- _What you are asked to do_: Write the listing out again word for word, skipping each picture.

##### Records for this exercise

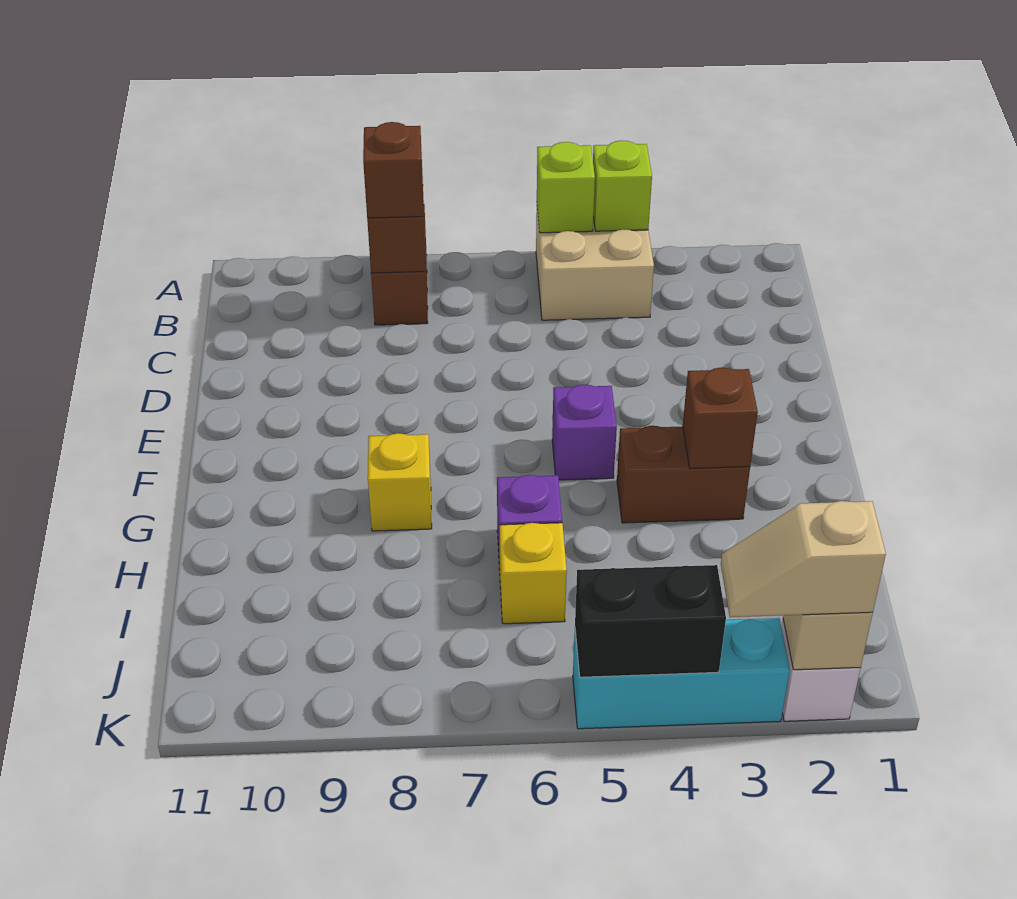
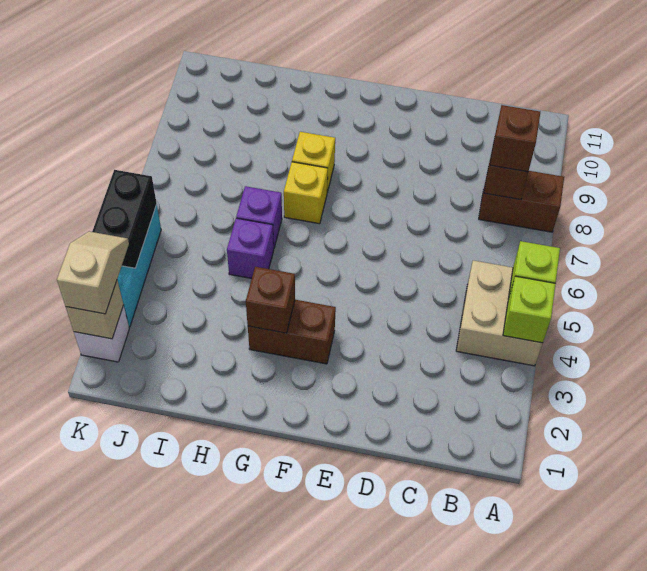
purple 1x1 brick [552,384,617,480] -> purple 1x1 brick moved to [227,218,274,279]
brown 1x2 brick [617,426,750,523] -> brown 1x2 brick turned to [248,300,336,364]
yellow 1x1 brick [500,523,567,624] -> yellow 1x1 brick moved to [284,162,328,224]

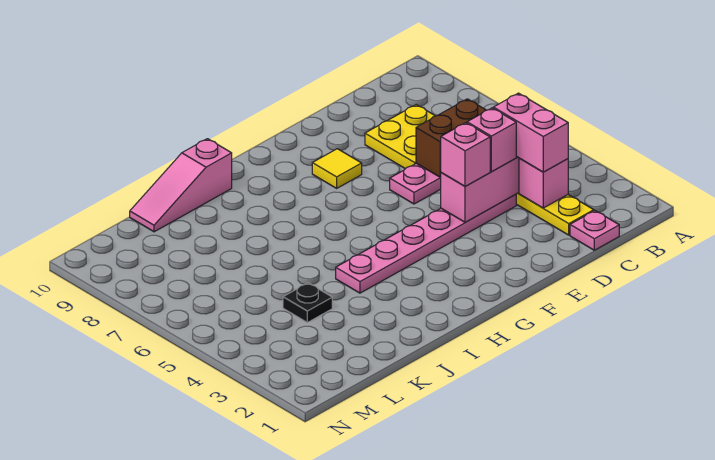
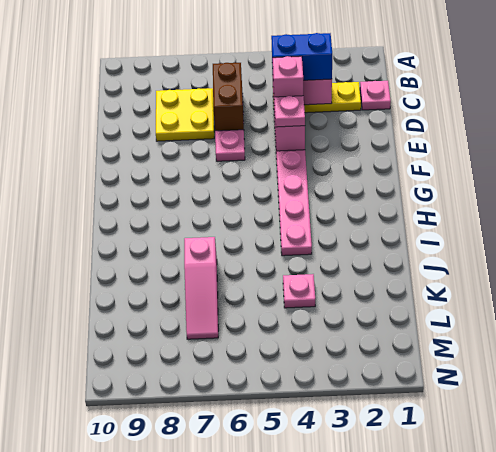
pink 1x2 brick [493,93,568,172] -> blue 1x2 brick [271,33,332,80]
pink 1x1 brick [441,123,490,186] -> pink 1x1 plate [274,96,305,127]
yellow 1x1 tile [312,149,362,188] -> none
pink 1x3 slope [130,139,232,232] -> pink 1x3 slope moved to [184,237,218,339]
black 1x1 plate [283,283,332,323] -> pink 1x1 plate [283,274,315,308]

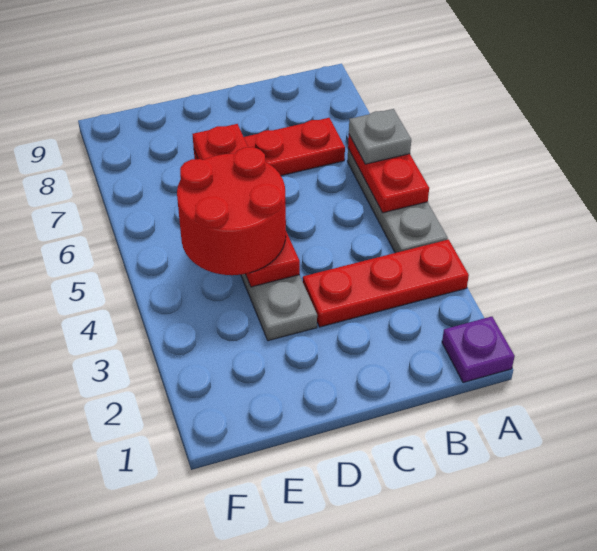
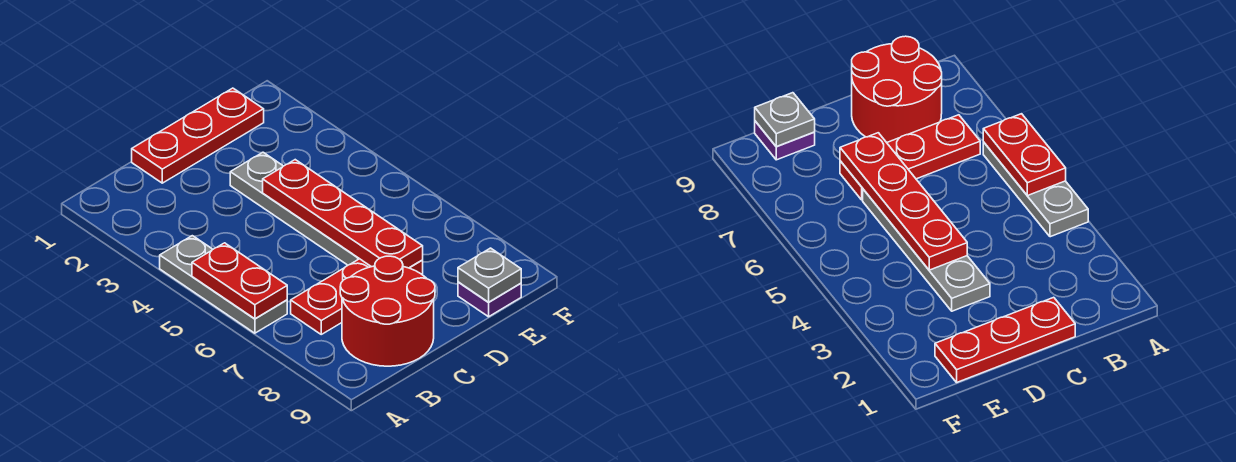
purple 1x1 plate [442,316,515,383] -> purple 1x1 plate moved to [458,282,521,317]
red 1x3 plate [303,240,469,327] -> red 1x3 plate moved to [132,88,264,183]
grey 1x1 plate [349,109,411,164] -> grey 1x1 plate moved to [458,248,521,302]
red 2x2 round brick [177,147,286,275] -> red 2x2 round brick moved to [340,256,435,366]

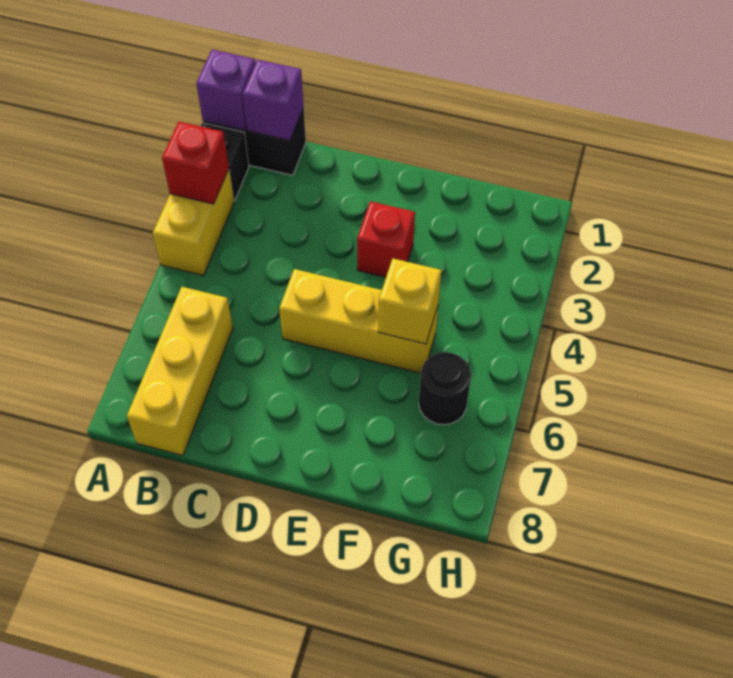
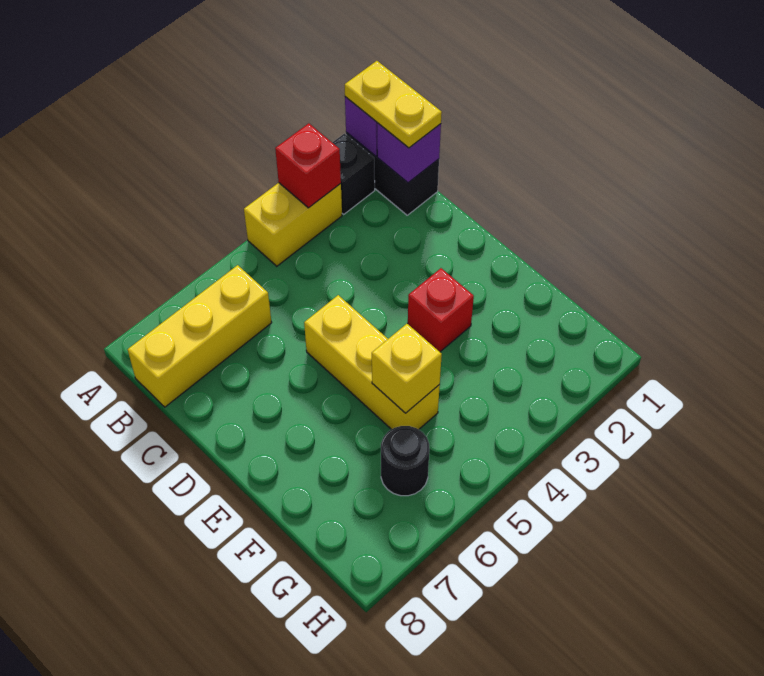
none -> yellow 1x2 plate [345,61,442,148]

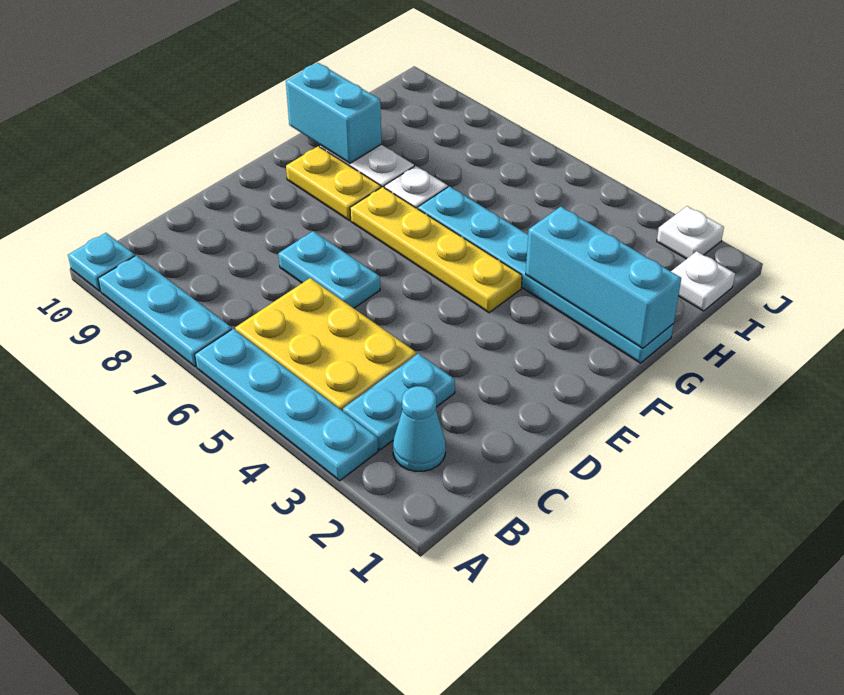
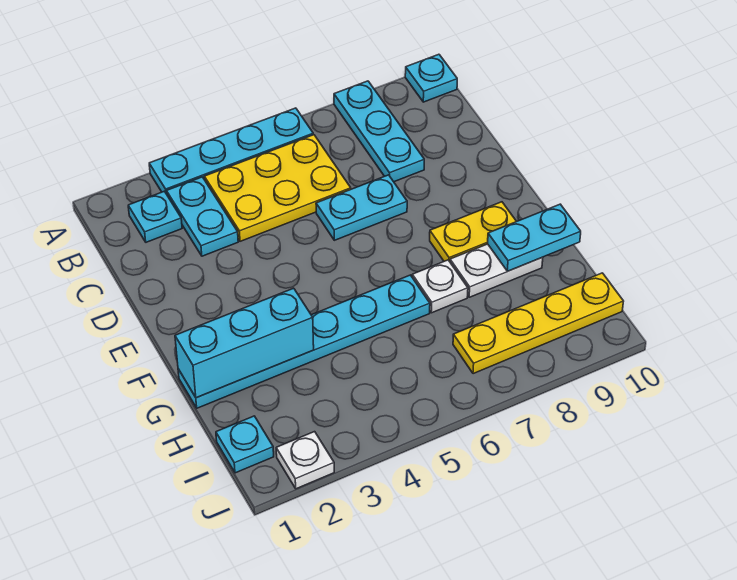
cyan 1x3 plate [98,256,232,367] -> cyan 1x3 plate turned to [334,81,424,182]
cyan 1x1 cone [393,386,446,472] -> cyan 1x1 plate [128,191,182,242]
yellow 1x4 plate [350,187,522,313] -> yellow 1x4 plate moved to [453,273,624,374]
cyan 1x2 brick [286,63,381,163] -> cyan 1x2 plate [488,204,581,271]
white 1x1 plate [671,251,735,311] -> cyan 1x1 plate [216,416,274,473]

##########

- _Result of the task_:
purple 1x1 brick [552,384,617,480] -> purple 1x1 brick moved to [227,218,274,279]
brown 1x2 brick [617,426,750,523] -> brown 1x2 brick turned to [248,300,336,364]
yellow 1x1 brick [500,523,567,624] -> yellow 1x1 brick moved to [284,162,328,224]

pink 1x2 brick [493,93,568,172] -> blue 1x2 brick [271,33,332,80]
pink 1x1 brick [441,123,490,186] -> pink 1x1 plate [274,96,305,127]
yellow 1x1 tile [312,149,362,188] -> none
pink 1x3 slope [130,139,232,232] -> pink 1x3 slope moved to [184,237,218,339]
black 1x1 plate [283,283,332,323] -> pink 1x1 plate [283,274,315,308]

purple 1x1 plate [442,316,515,383] -> purple 1x1 plate moved to [458,282,521,317]
red 1x3 plate [303,240,469,327] -> red 1x3 plate moved to [132,88,264,183]
grey 1x1 plate [349,109,411,164] -> grey 1x1 plate moved to [458,248,521,302]
red 2x2 round brick [177,147,286,275] -> red 2x2 round brick moved to [340,256,435,366]

none -> yellow 1x2 plate [345,61,442,148]

cyan 1x3 plate [98,256,232,367] -> cyan 1x3 plate turned to [334,81,424,182]
cyan 1x1 cone [393,386,446,472] -> cyan 1x1 plate [128,191,182,242]
yellow 1x4 plate [350,187,522,313] -> yellow 1x4 plate moved to [453,273,624,374]
cyan 1x2 brick [286,63,381,163] -> cyan 1x2 plate [488,204,581,271]
white 1x1 plate [671,251,735,311] -> cyan 1x1 plate [216,416,274,473]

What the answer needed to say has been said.